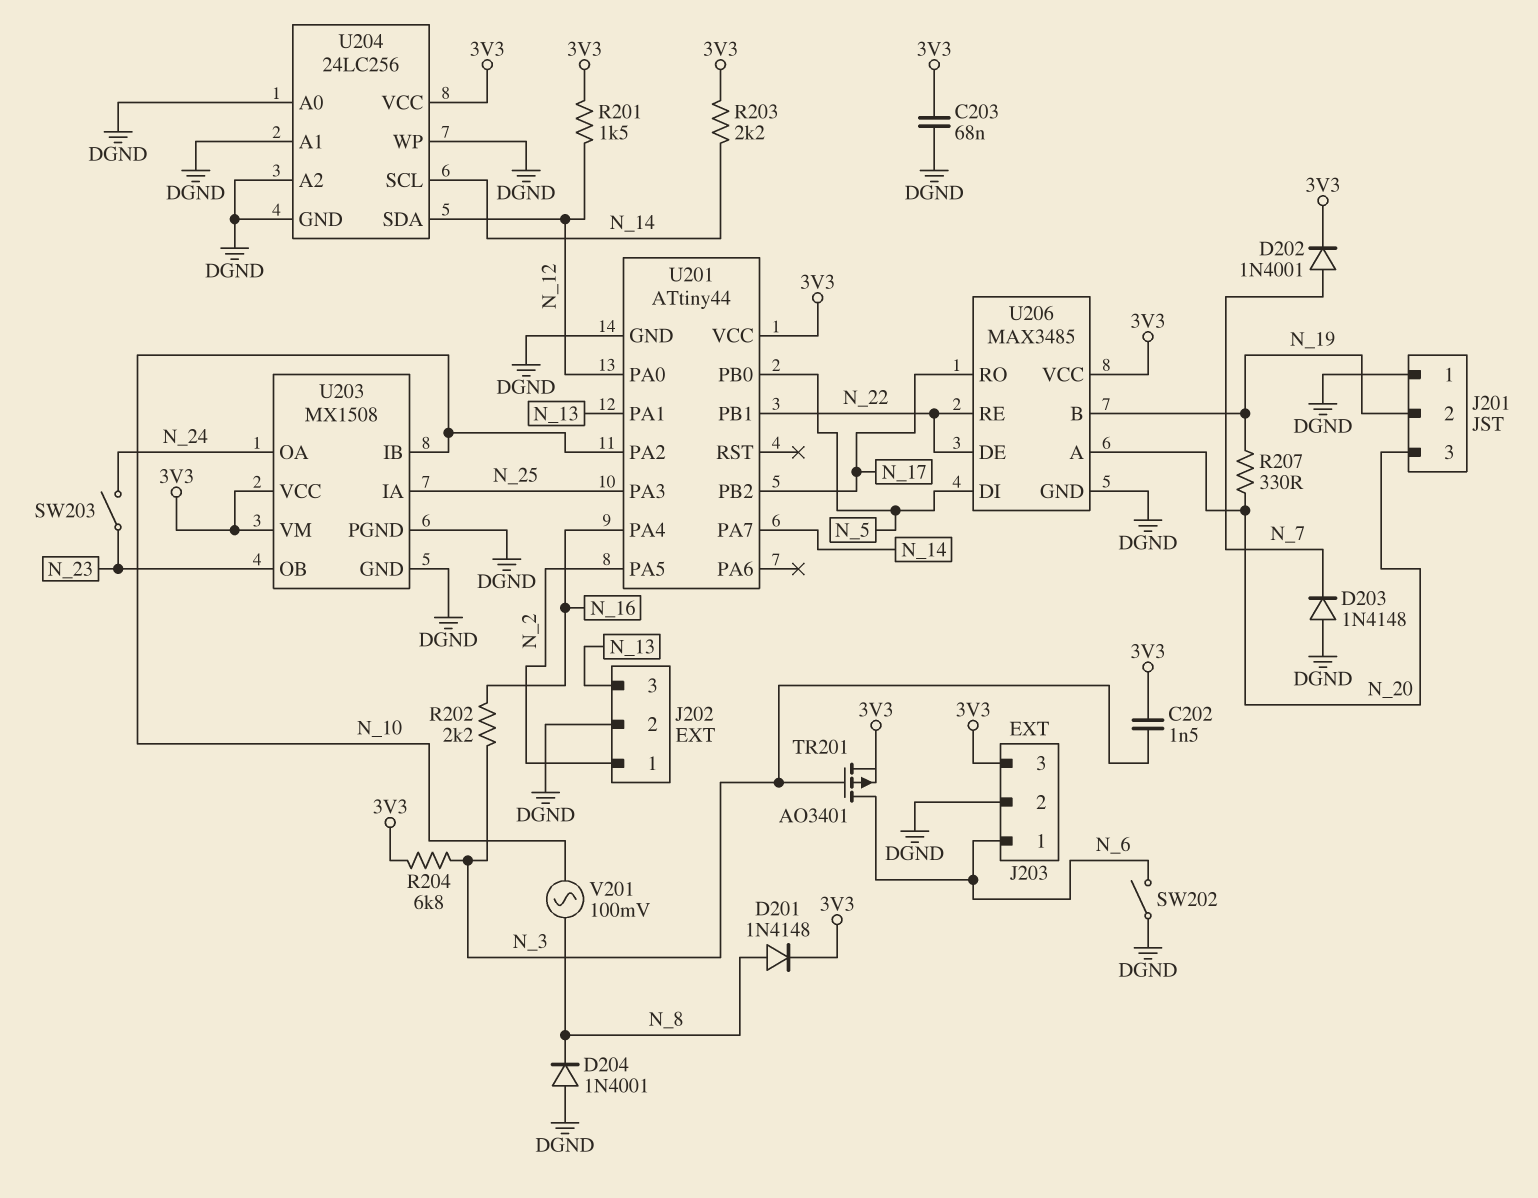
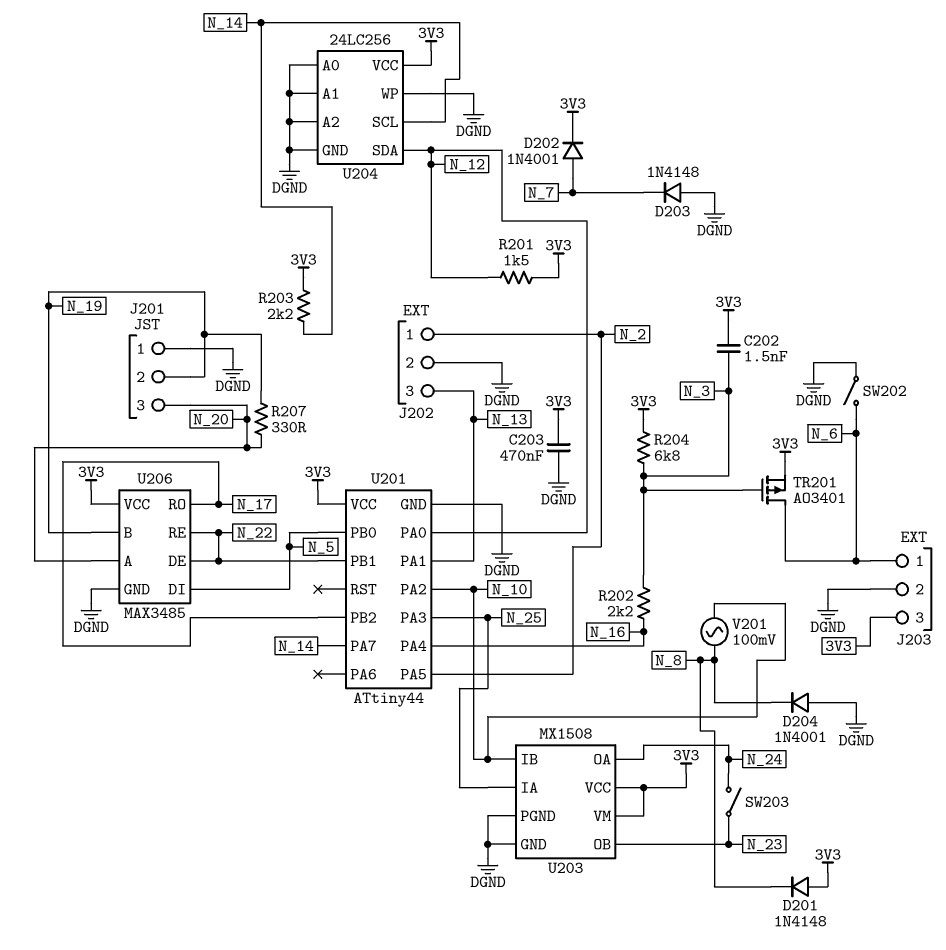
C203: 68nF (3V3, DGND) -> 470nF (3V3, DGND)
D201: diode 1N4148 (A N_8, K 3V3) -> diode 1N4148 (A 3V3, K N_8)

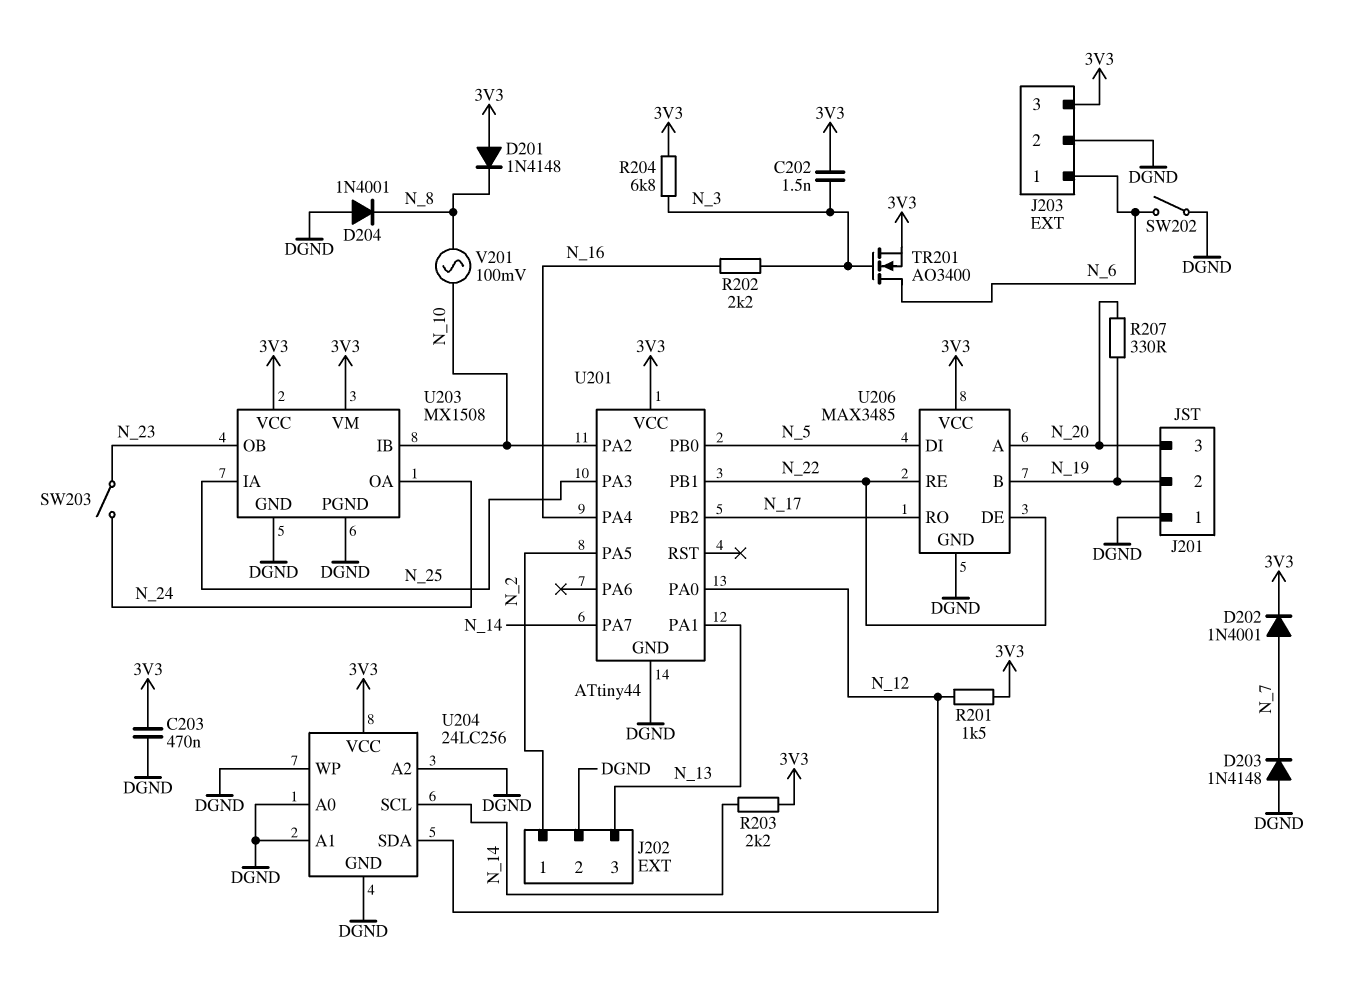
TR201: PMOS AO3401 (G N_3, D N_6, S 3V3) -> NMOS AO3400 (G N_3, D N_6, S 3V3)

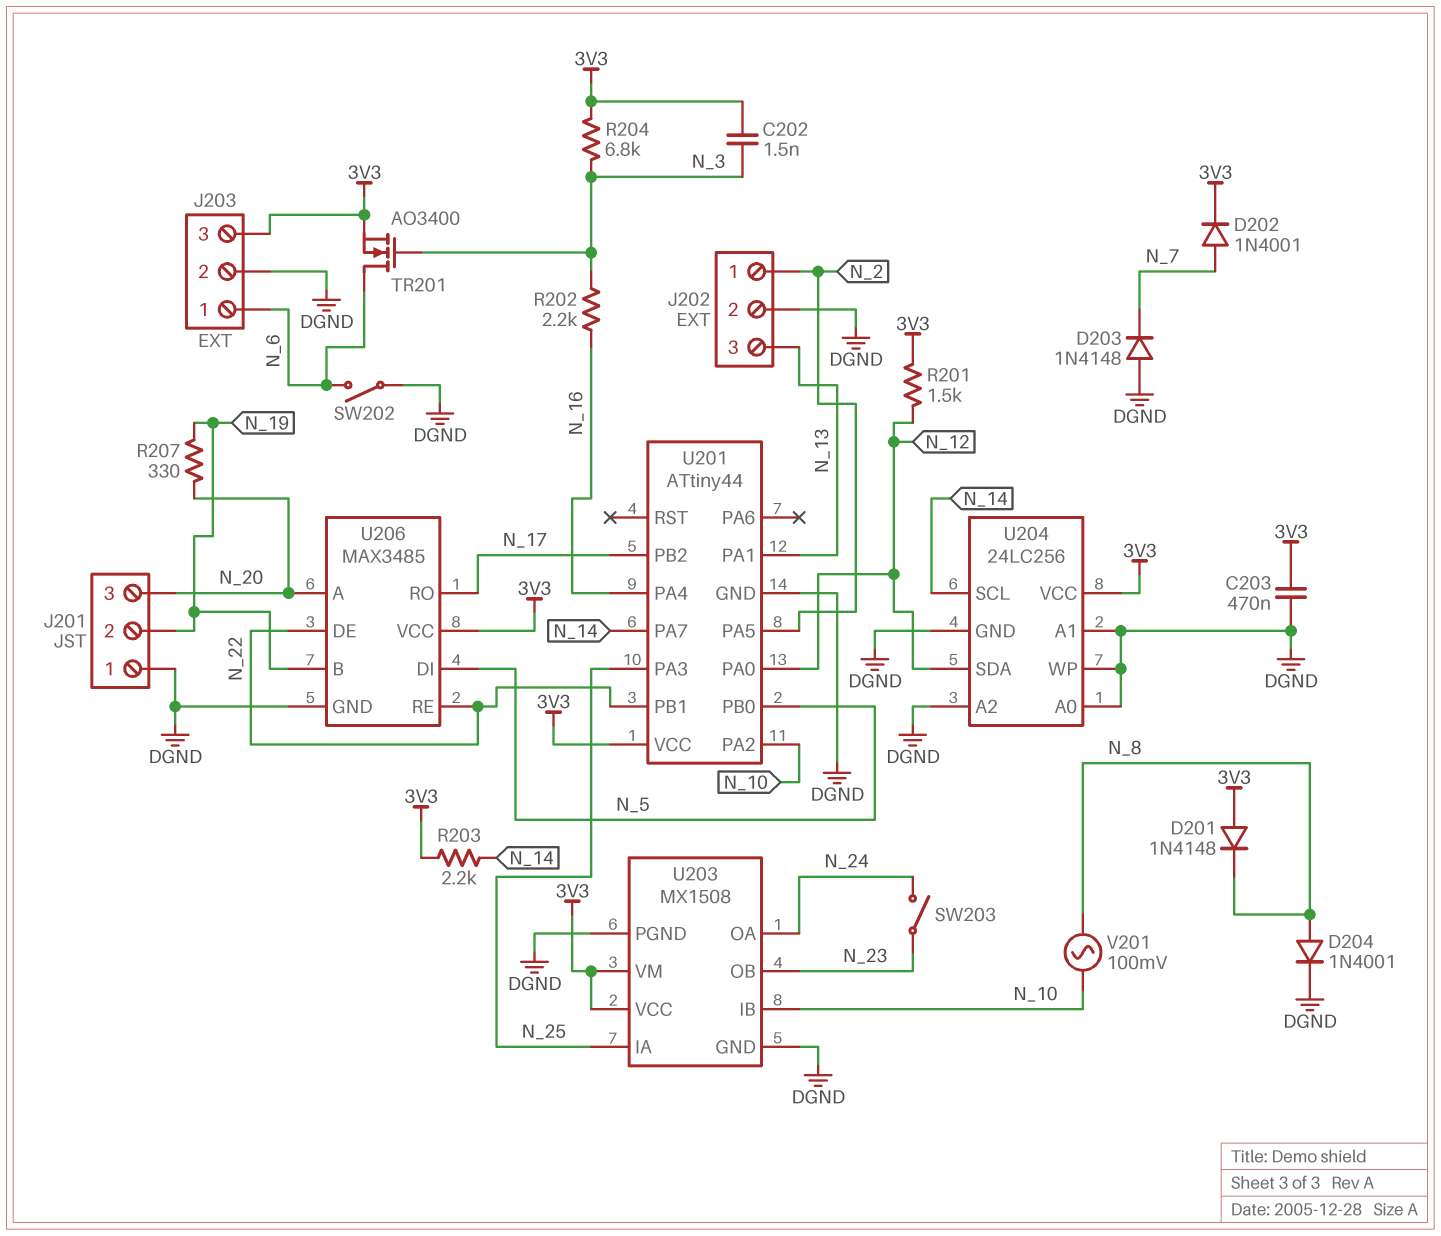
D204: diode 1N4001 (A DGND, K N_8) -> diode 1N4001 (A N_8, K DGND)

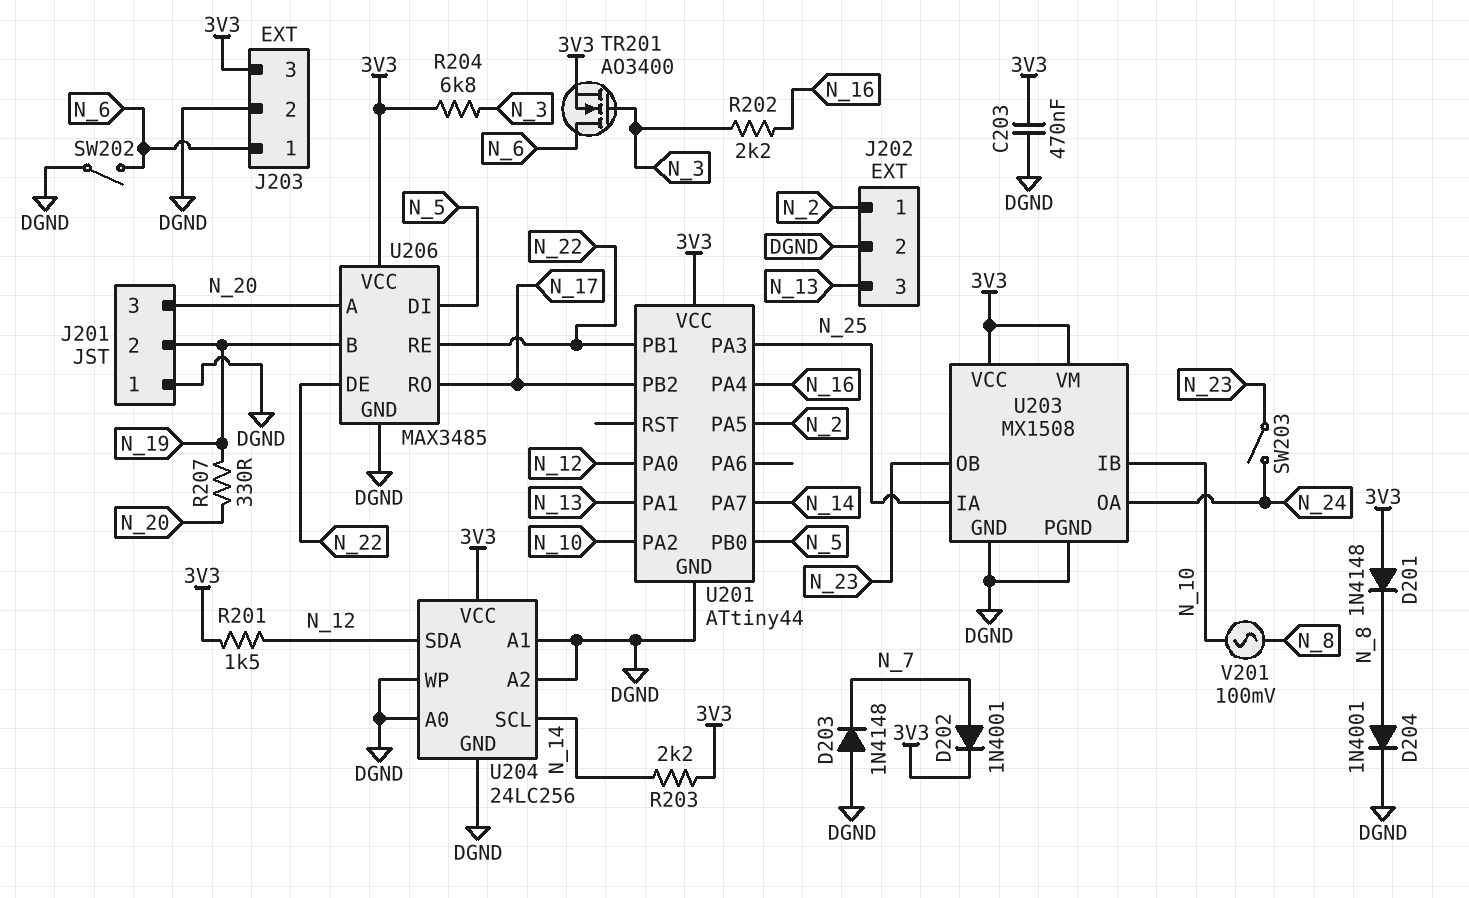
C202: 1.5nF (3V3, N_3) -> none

═══

#### Prompt:
Produce an exact copy of each line of data, skipping embedded images.

#### Exercise solution:
C203: 68nF (3V3, DGND) -> 470nF (3V3, DGND)
D201: diode 1N4148 (A N_8, K 3V3) -> diode 1N4148 (A 3V3, K N_8)

TR201: PMOS AO3401 (G N_3, D N_6, S 3V3) -> NMOS AO3400 (G N_3, D N_6, S 3V3)

D204: diode 1N4001 (A DGND, K N_8) -> diode 1N4001 (A N_8, K DGND)

C202: 1.5nF (3V3, N_3) -> none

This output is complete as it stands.